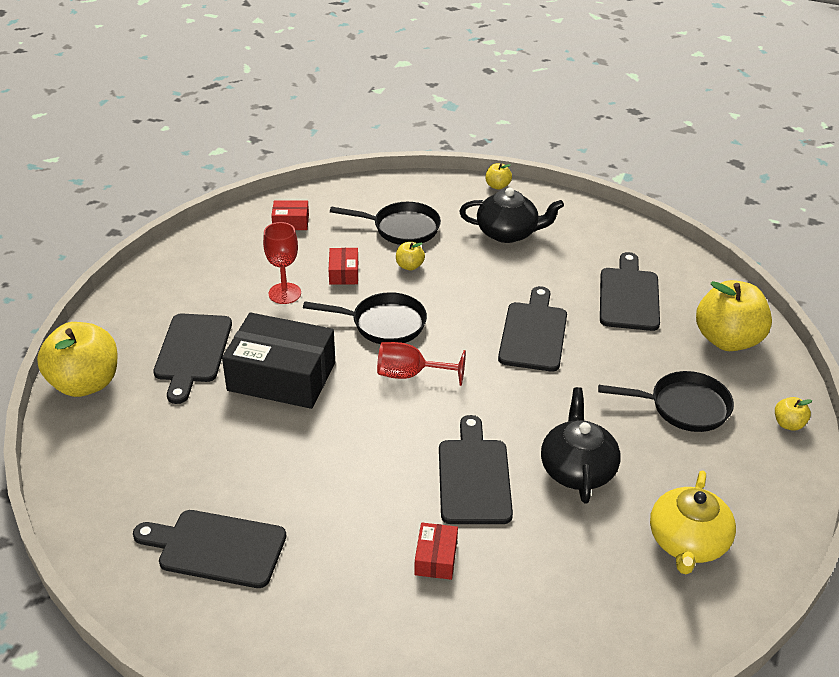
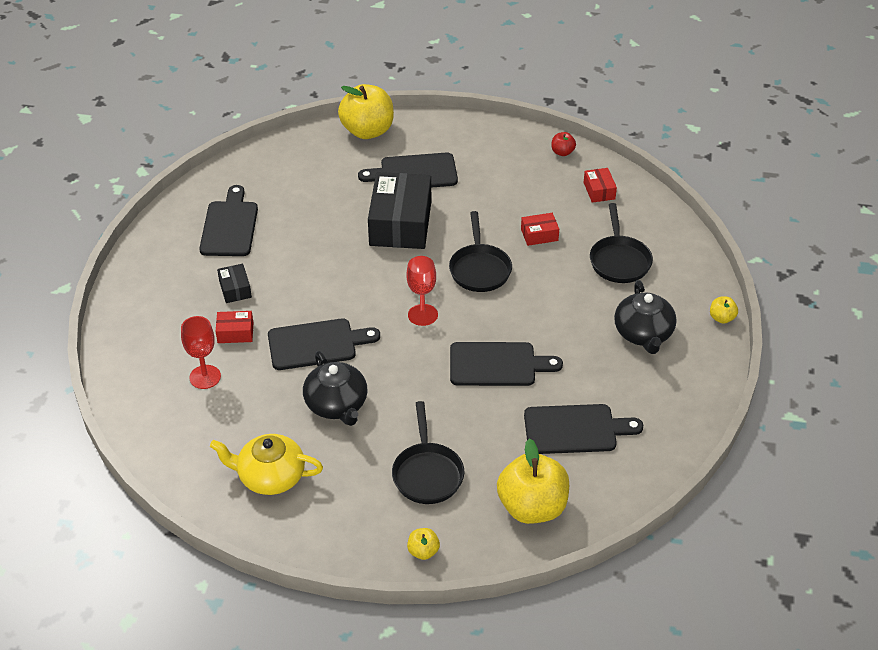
camera: 80 degrees right, 5 degrees up
(215, 235) = (562, 152): none -> red apple
(284, 293) = (500, 206): red goblet -> red goblet (205, 377)
(350, 552) = (235, 289): none -> black box
(409, 266) = (564, 273): yellow apple -> none
(577, 469) = (337, 405): black teapot -> black teapot turned 75 degrees clockwise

-=-=-

- [Task requirements]
Go through the records and count the lines that include the string "degrees"; state that number alone.

- [Exercise response]
2